[Records contained in a dataset]
....
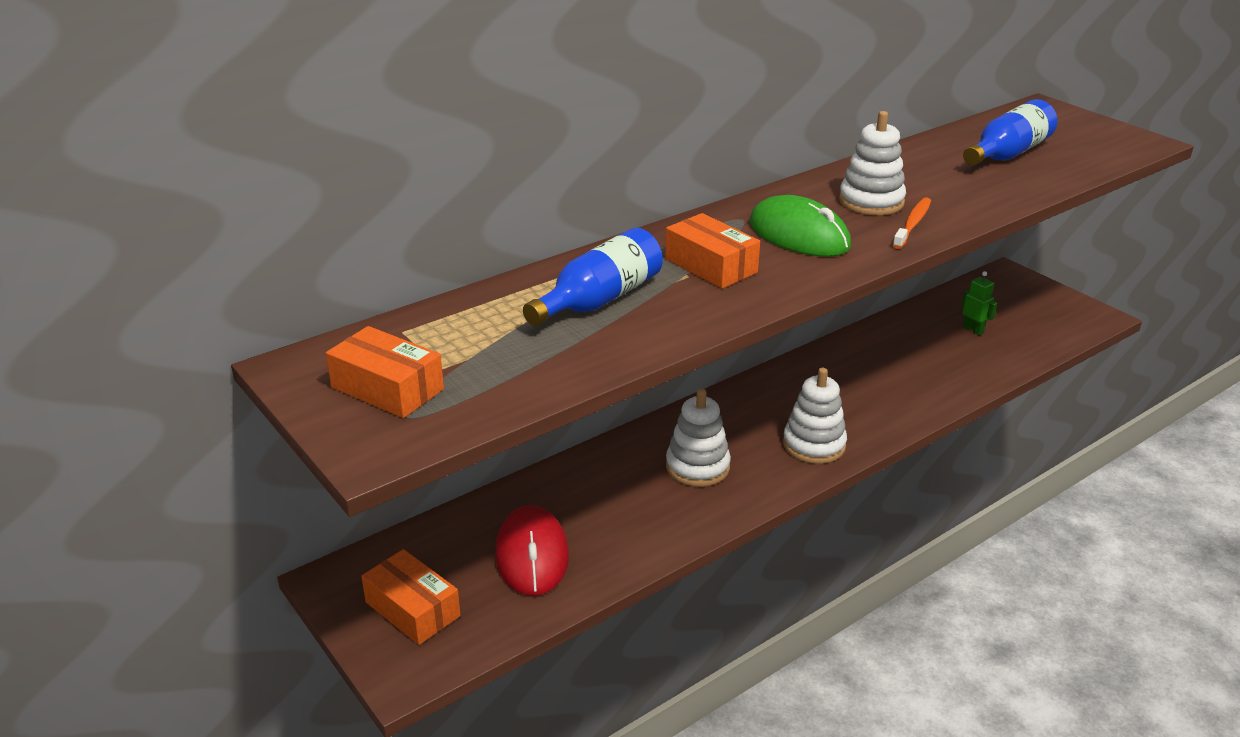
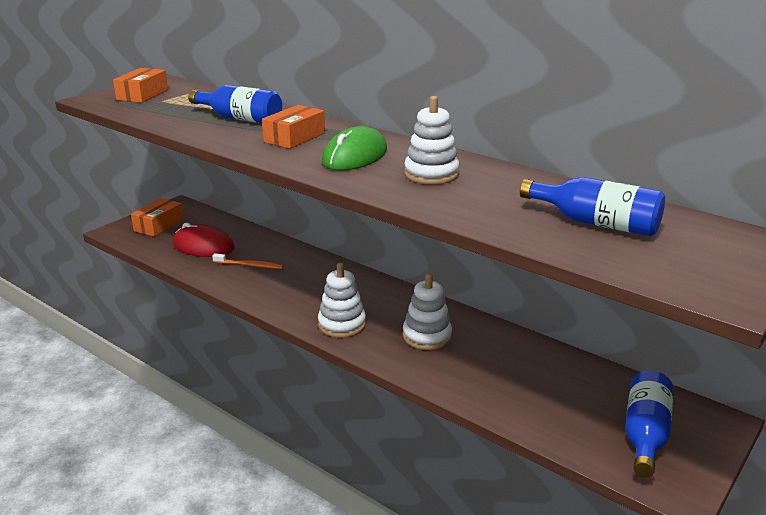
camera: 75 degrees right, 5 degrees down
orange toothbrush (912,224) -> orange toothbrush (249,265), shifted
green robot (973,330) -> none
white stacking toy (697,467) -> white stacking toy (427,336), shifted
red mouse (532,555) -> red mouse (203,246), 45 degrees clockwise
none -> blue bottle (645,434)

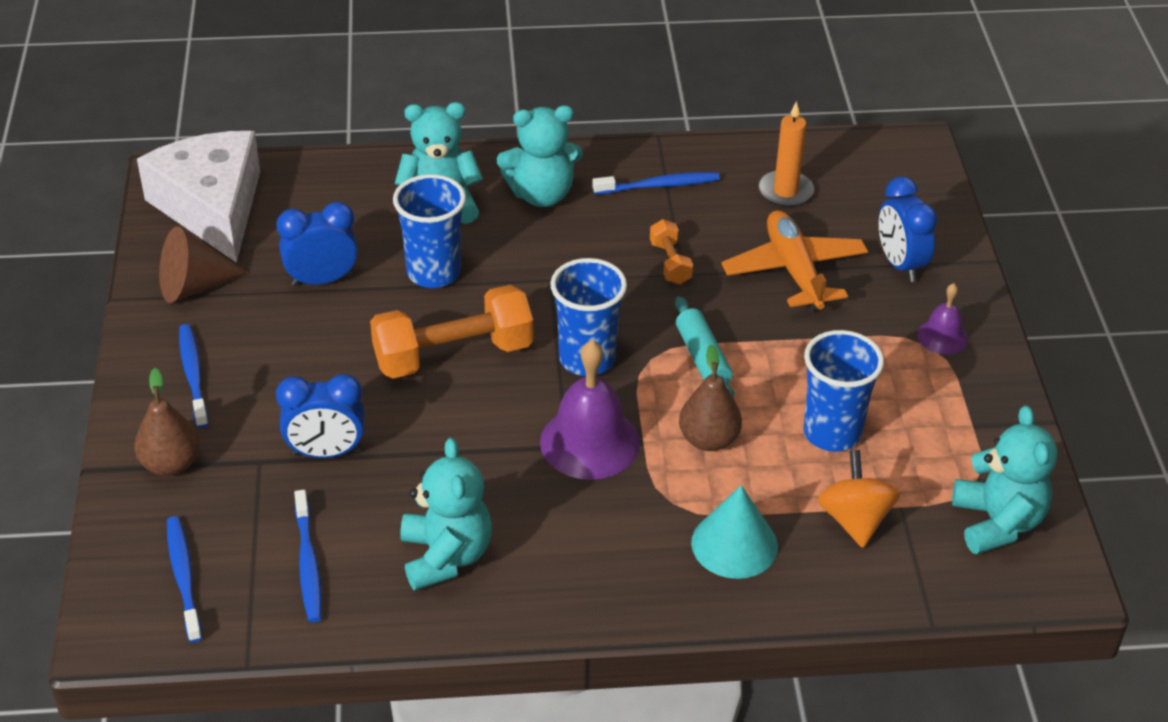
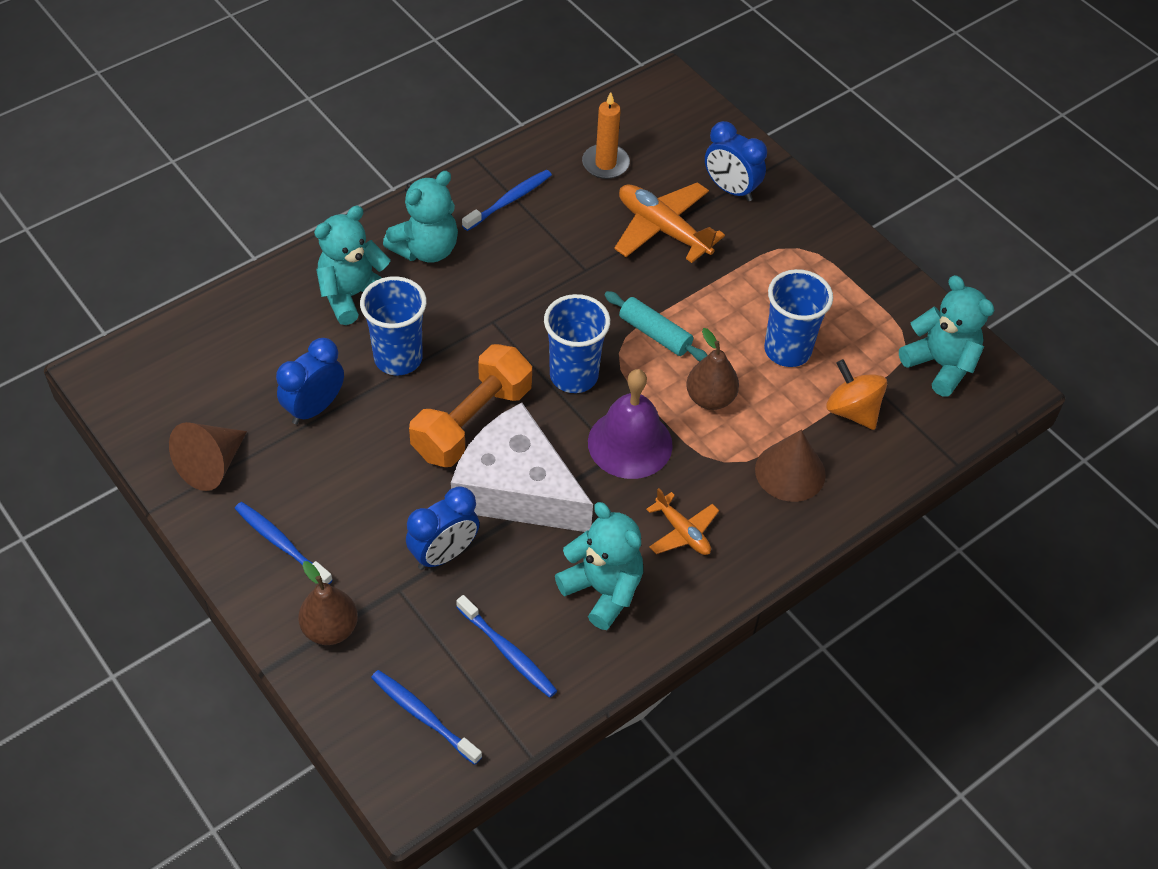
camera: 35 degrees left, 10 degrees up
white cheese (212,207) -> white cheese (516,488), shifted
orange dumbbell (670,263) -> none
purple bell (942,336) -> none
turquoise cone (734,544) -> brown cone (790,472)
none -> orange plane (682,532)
....
→ AIM OF THE EXERCISE:
Give every entry back unchanged, with no pictures.

→ YOUR SOLUTION:
camera: 75 degrees right, 5 degrees down
orange toothbrush (912,224) -> orange toothbrush (249,265), shifted
green robot (973,330) -> none
white stacking toy (697,467) -> white stacking toy (427,336), shifted
red mouse (532,555) -> red mouse (203,246), 45 degrees clockwise
none -> blue bottle (645,434)

camera: 35 degrees left, 10 degrees up
white cheese (212,207) -> white cheese (516,488), shifted
orange dumbbell (670,263) -> none
purple bell (942,336) -> none
turquoise cone (734,544) -> brown cone (790,472)
none -> orange plane (682,532)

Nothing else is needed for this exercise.